Work instruction.
Output only the lines that run from the line holding "D3: schottky SS34" to the end of the data below, including both ends, without any pictures.

Collection entries.
======
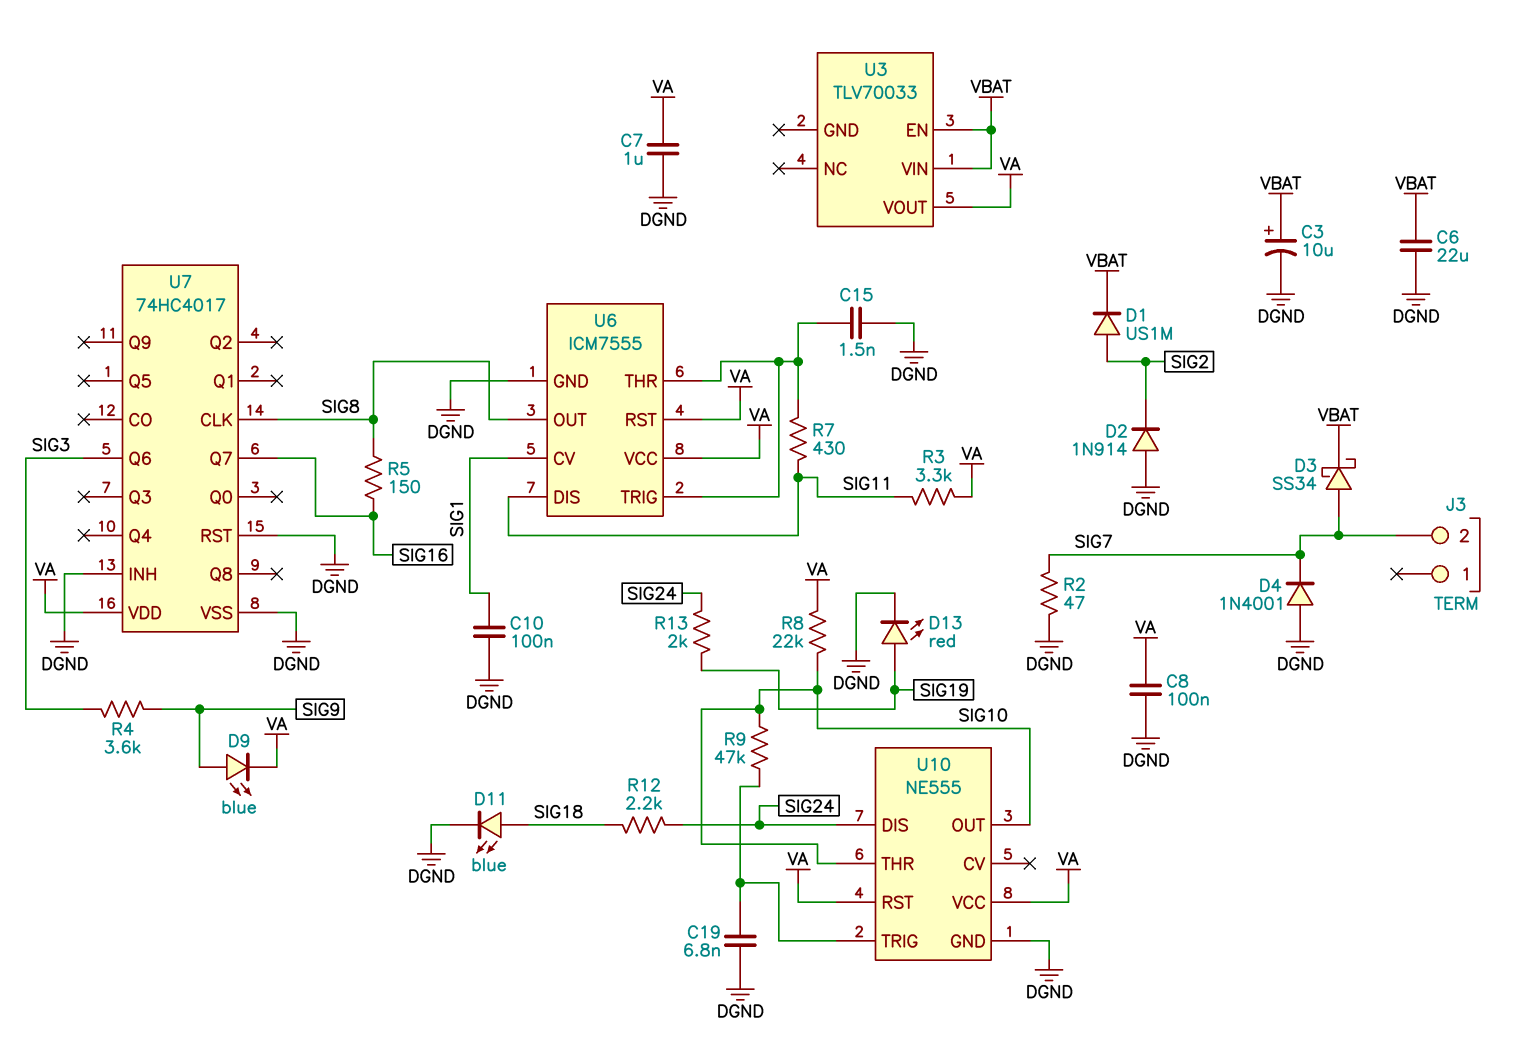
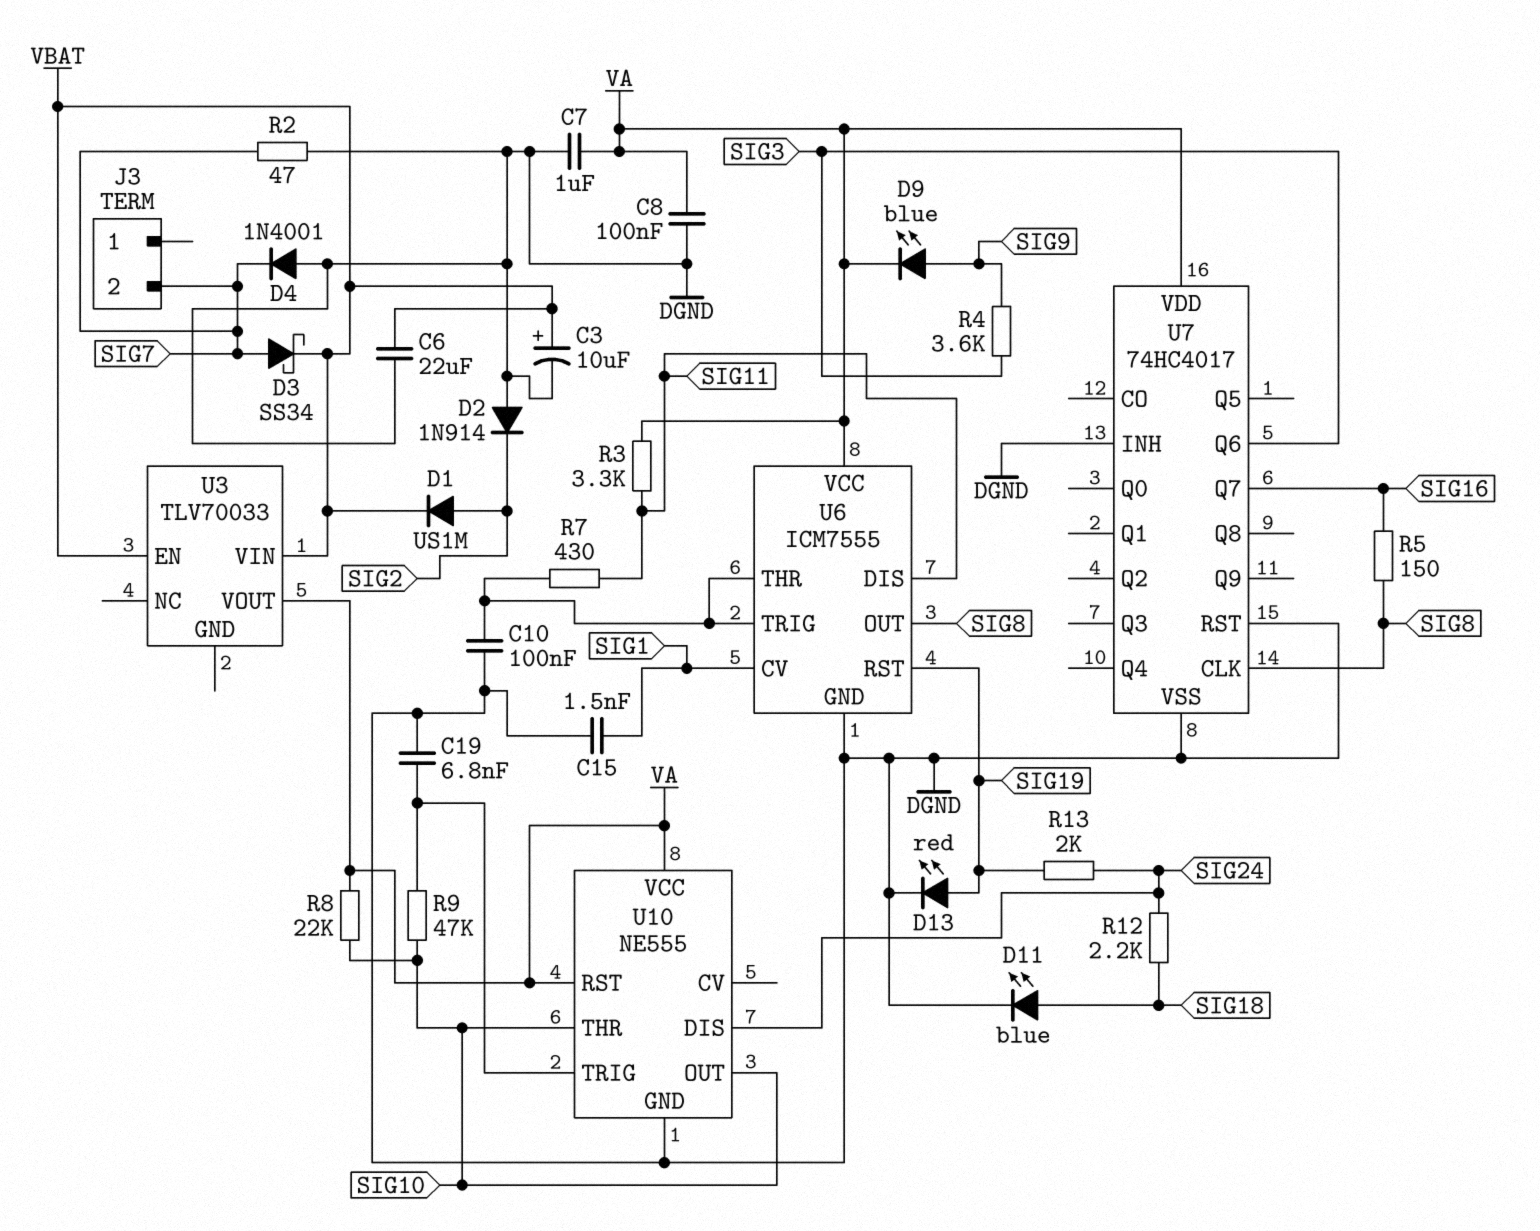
C10: 100nF (DGND, SIG1) -> 100nF (DGND, U6/THR)
C15: 1.5nF (DGND, U6/THR) -> 1.5nF (DGND, SIG1)
U6 pin RST: VA -> SIG19

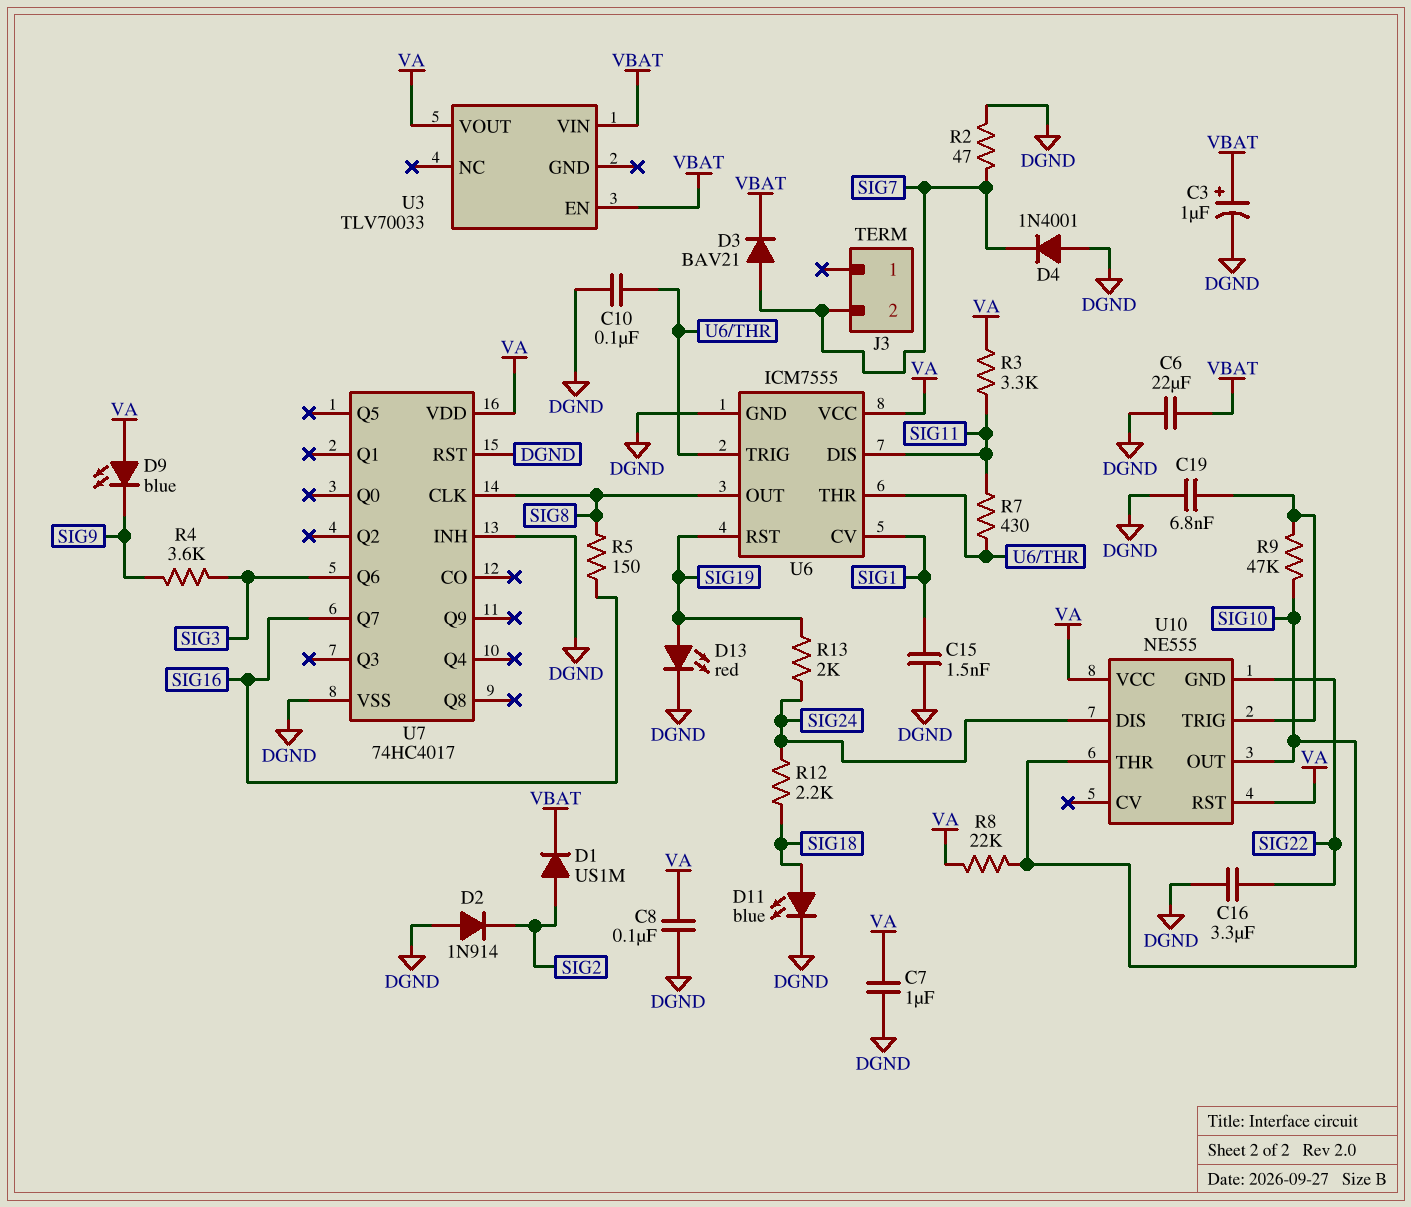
C3: 10uF (plus VBAT, minus DGND) -> 1uF (plus VBAT, minus DGND)
C16: none -> 3.3uF (DGND, SIG22)
D3: schottky SS34 (A SIG7, K VBAT) -> diode BAV21 (A SIG7, K VBAT)
D9: LED blue (A SIG9, K VA) -> LED blue (A VA, K SIG9)
U10 pin GND: DGND -> SIG22

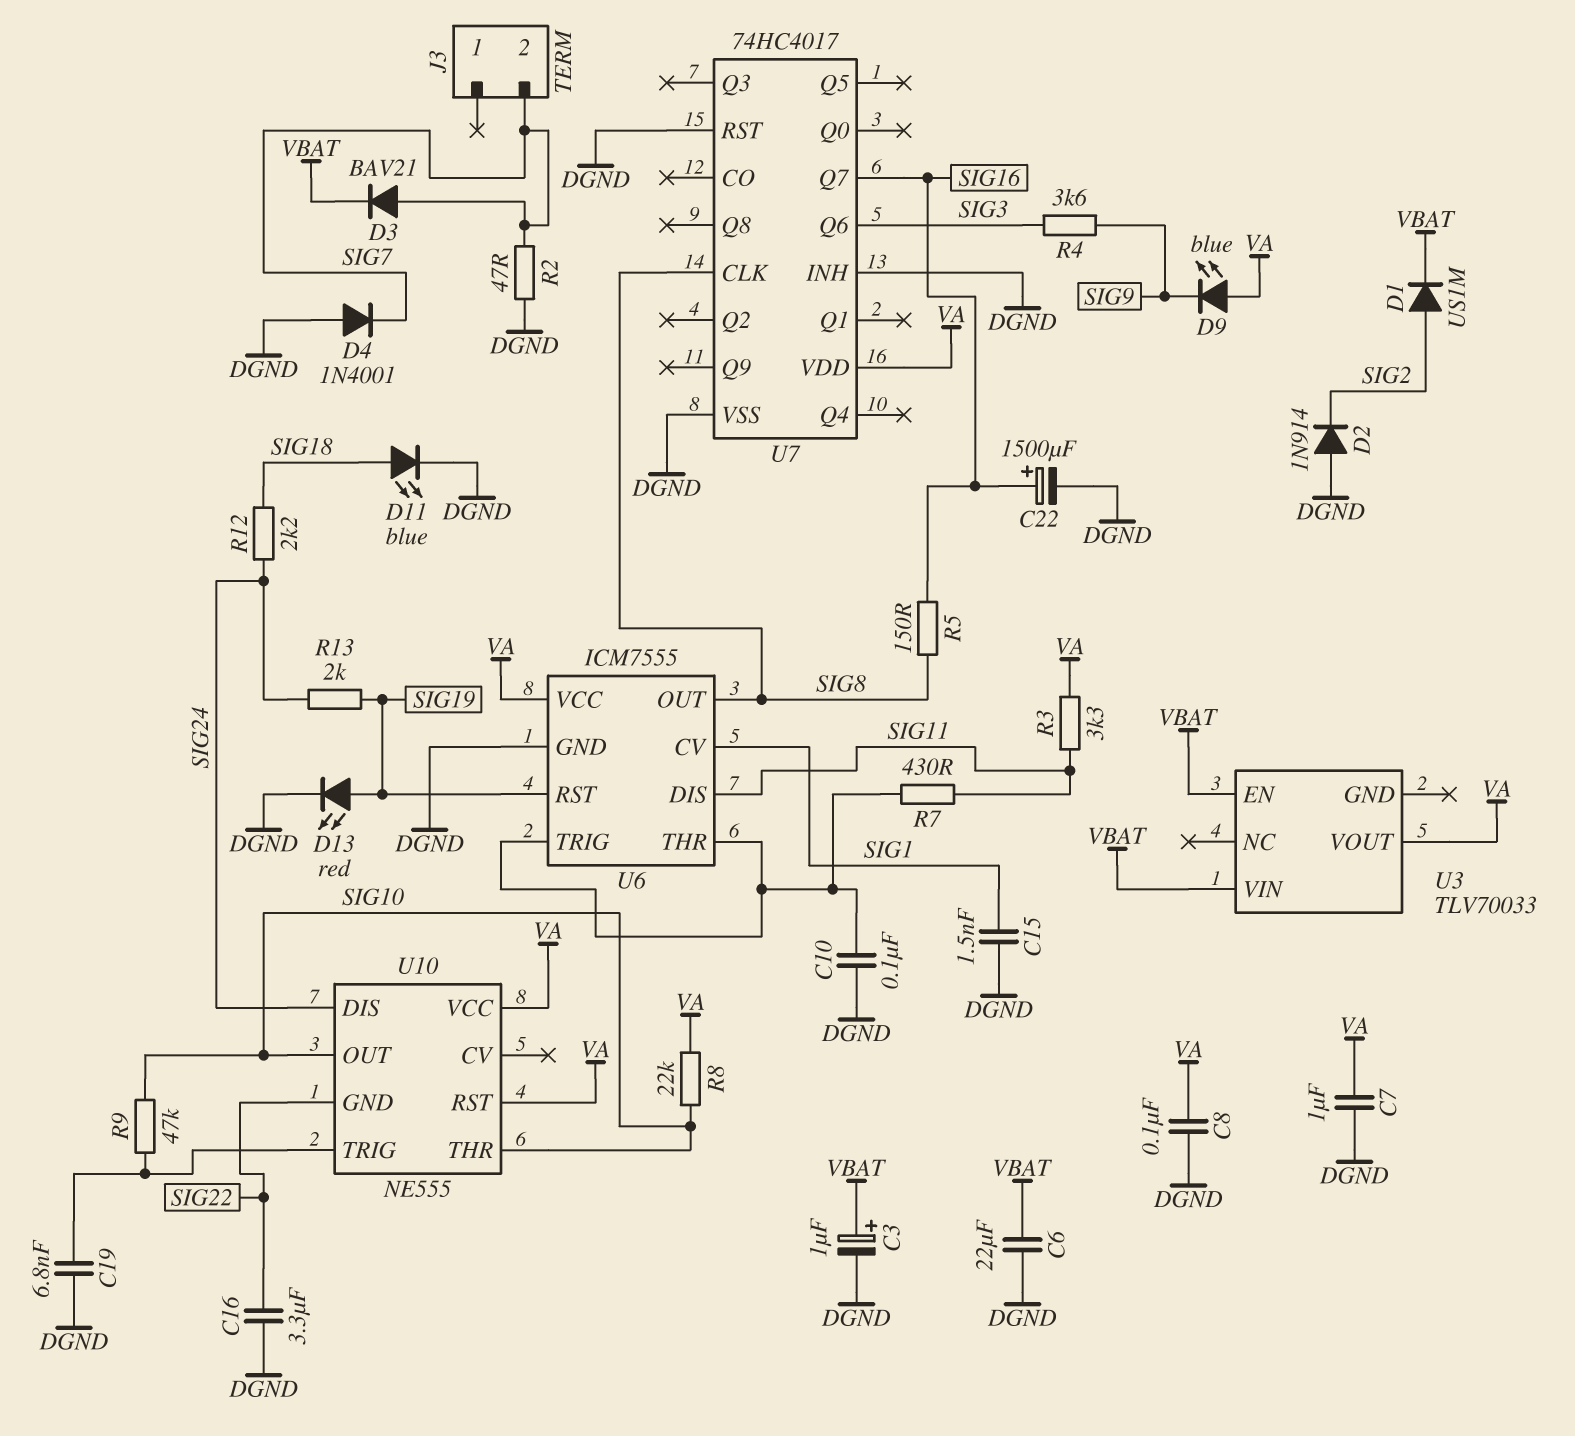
C22: none -> 1500uF (plus SIG16, minus DGND)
======
Task result.
D3: schottky SS34 (A SIG7, K VBAT) -> diode BAV21 (A SIG7, K VBAT)
D9: LED blue (A SIG9, K VA) -> LED blue (A VA, K SIG9)
U10 pin GND: DGND -> SIG22

C22: none -> 1500uF (plus SIG16, minus DGND)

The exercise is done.